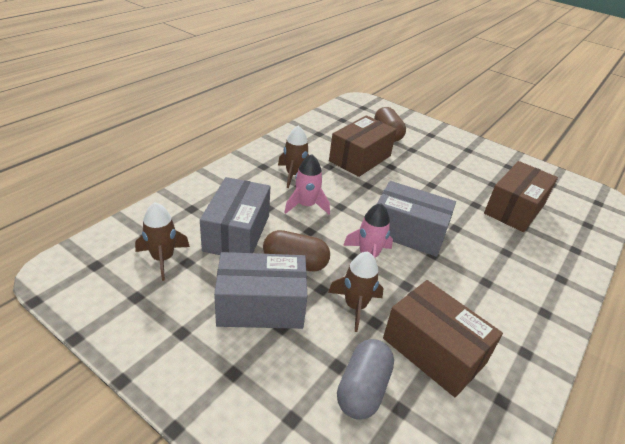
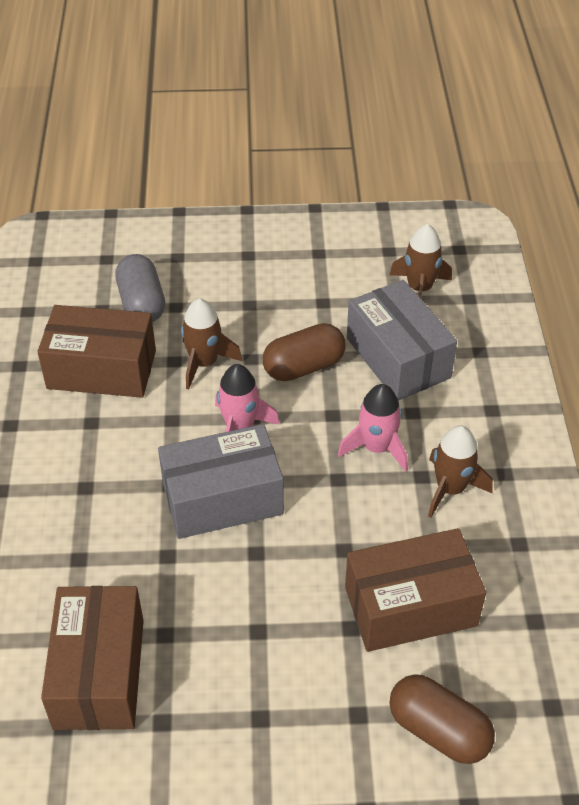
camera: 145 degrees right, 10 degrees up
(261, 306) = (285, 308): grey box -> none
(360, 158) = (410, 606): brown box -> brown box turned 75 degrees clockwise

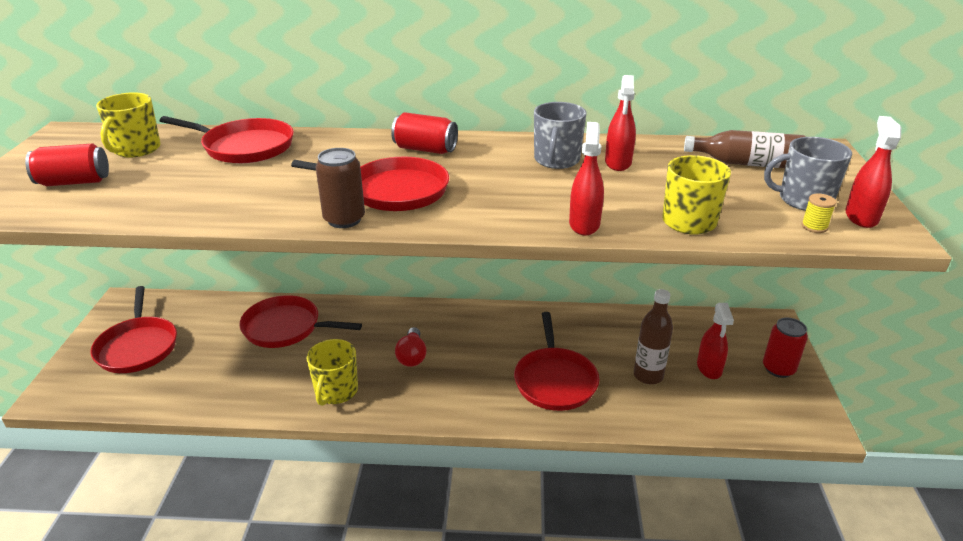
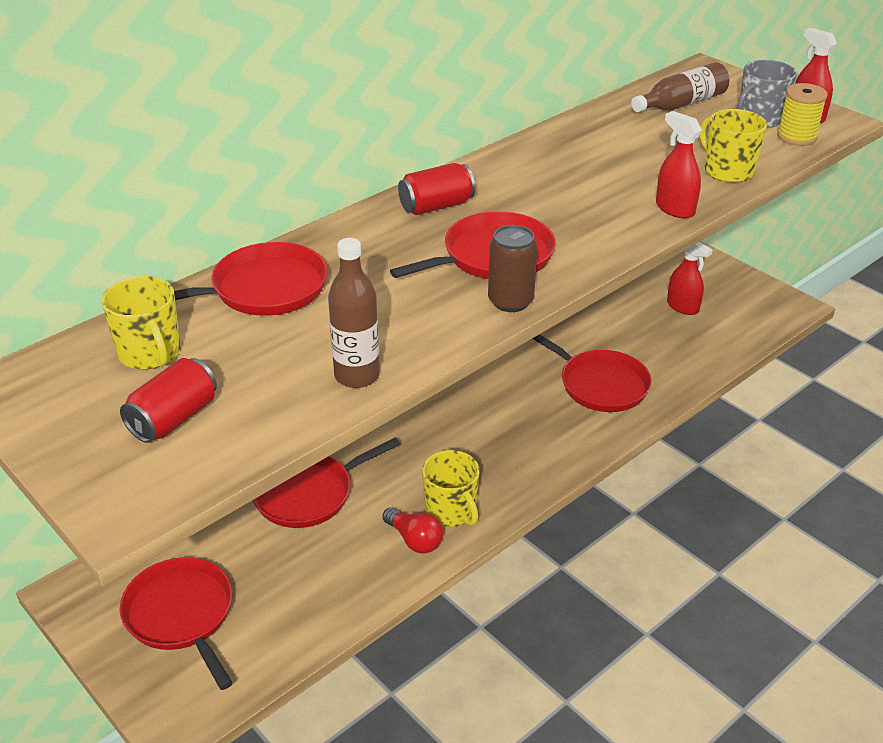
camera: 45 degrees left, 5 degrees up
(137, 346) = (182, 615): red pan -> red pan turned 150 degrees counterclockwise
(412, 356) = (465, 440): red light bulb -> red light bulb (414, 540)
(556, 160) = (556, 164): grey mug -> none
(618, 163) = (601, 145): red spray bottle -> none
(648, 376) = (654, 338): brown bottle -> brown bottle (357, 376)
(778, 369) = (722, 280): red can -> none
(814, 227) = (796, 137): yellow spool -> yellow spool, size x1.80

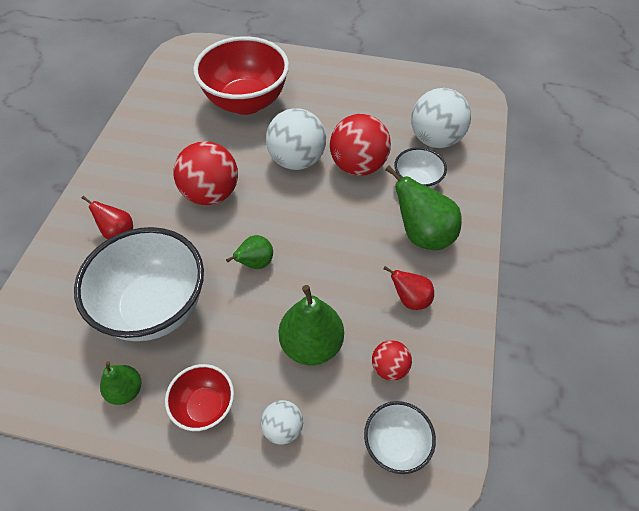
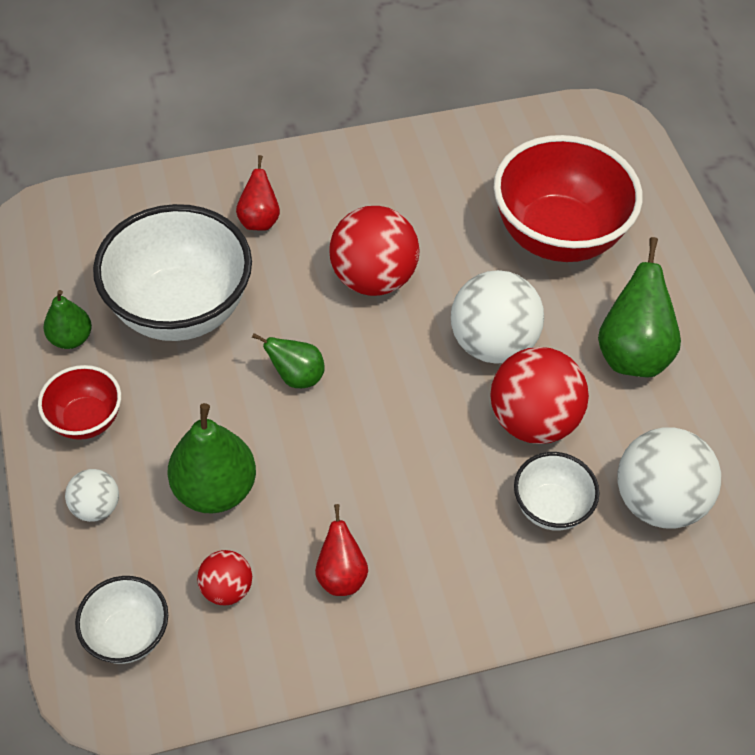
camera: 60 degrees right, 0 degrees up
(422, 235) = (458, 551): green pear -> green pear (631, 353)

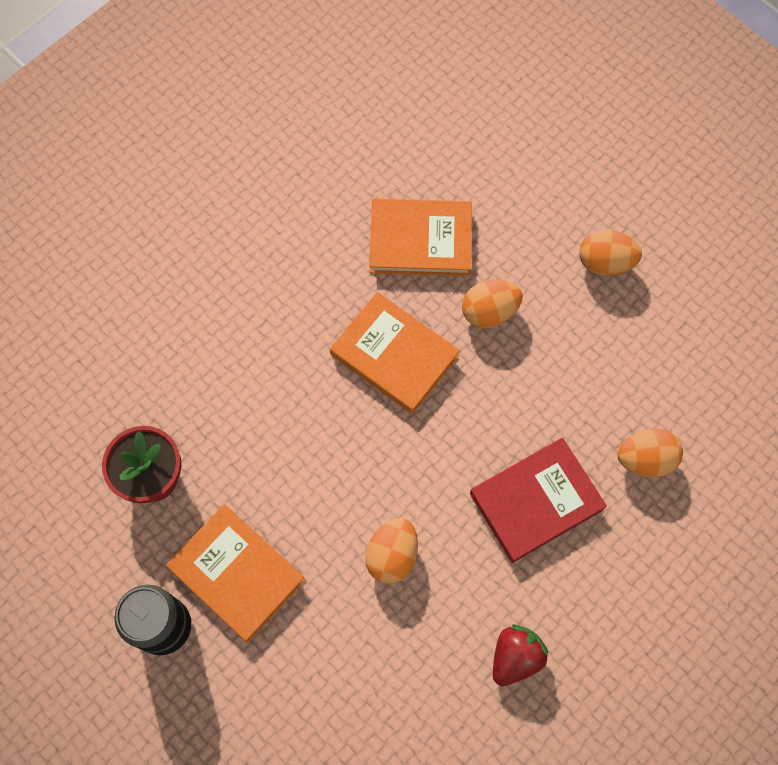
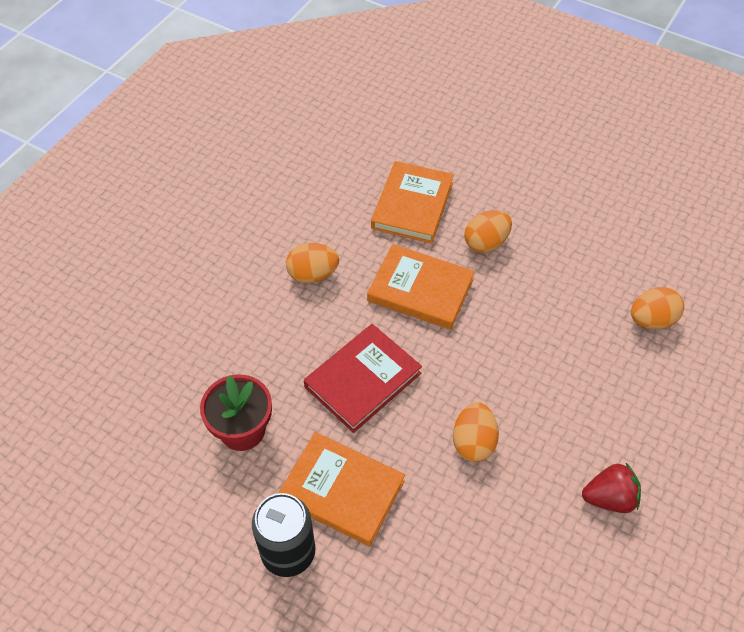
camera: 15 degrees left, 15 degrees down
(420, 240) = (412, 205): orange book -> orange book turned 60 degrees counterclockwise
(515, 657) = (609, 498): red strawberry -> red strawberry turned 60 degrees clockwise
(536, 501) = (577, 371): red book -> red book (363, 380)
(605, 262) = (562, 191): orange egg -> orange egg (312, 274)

### TASK STATEMENT:
Reproduce the listing above exactly from the line containing "(261, 306) = (285, 308): grey box -> none" up to and including the line containing "(137, 346) = (182, 615): red", omitting any images and everything outside those lines.

### THE COMPLETED TASK:
(261, 306) = (285, 308): grey box -> none
(360, 158) = (410, 606): brown box -> brown box turned 75 degrees clockwise

camera: 45 degrees left, 5 degrees up
(137, 346) = (182, 615): red pan -> red pan turned 150 degrees counterclockwise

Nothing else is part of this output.